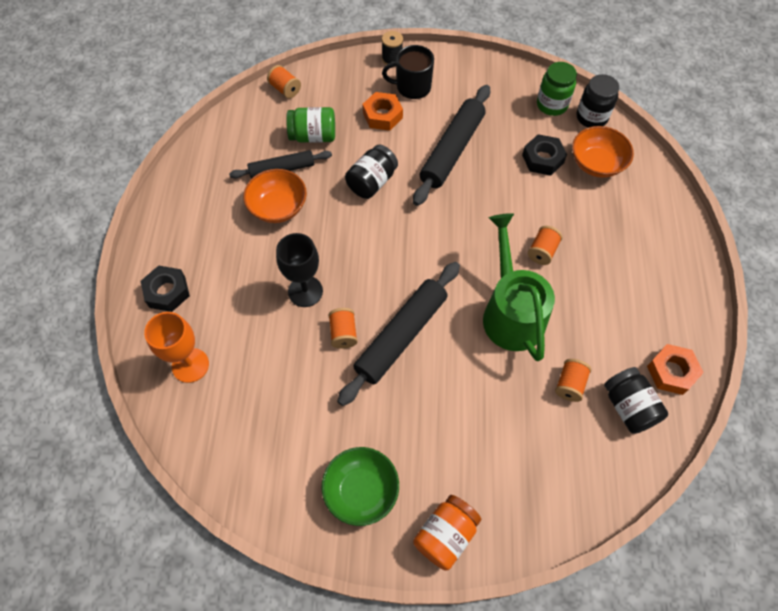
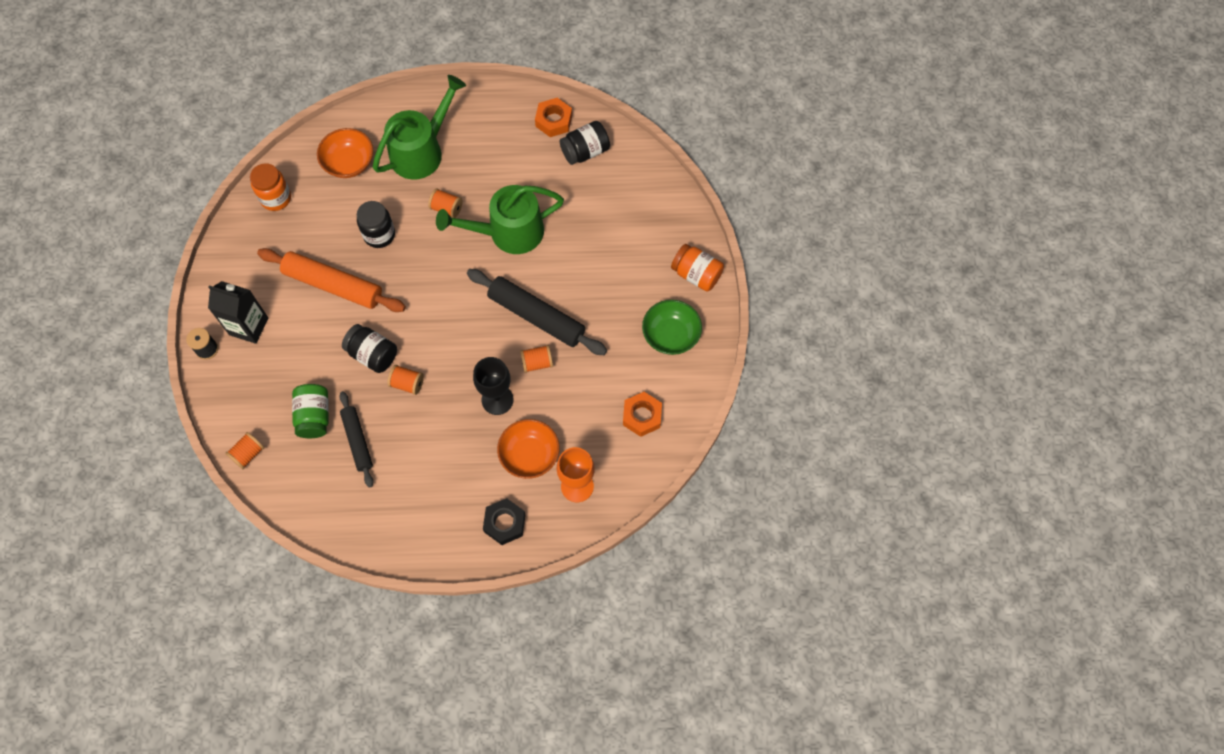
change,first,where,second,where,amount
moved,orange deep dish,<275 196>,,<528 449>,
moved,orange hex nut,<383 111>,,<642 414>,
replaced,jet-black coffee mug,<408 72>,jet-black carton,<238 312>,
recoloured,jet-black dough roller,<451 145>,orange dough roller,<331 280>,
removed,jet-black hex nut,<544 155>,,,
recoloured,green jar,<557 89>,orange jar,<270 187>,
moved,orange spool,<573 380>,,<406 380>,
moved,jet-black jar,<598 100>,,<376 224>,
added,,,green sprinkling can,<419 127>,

────────

## Exercise
If a line of the records above holds the word "recoloured", show it.

## Answer for this exercise
recoloured,jet-black dough roller,<451 145>,orange dough roller,<331 280>,
recoloured,green jar,<557 89>,orange jar,<270 187>,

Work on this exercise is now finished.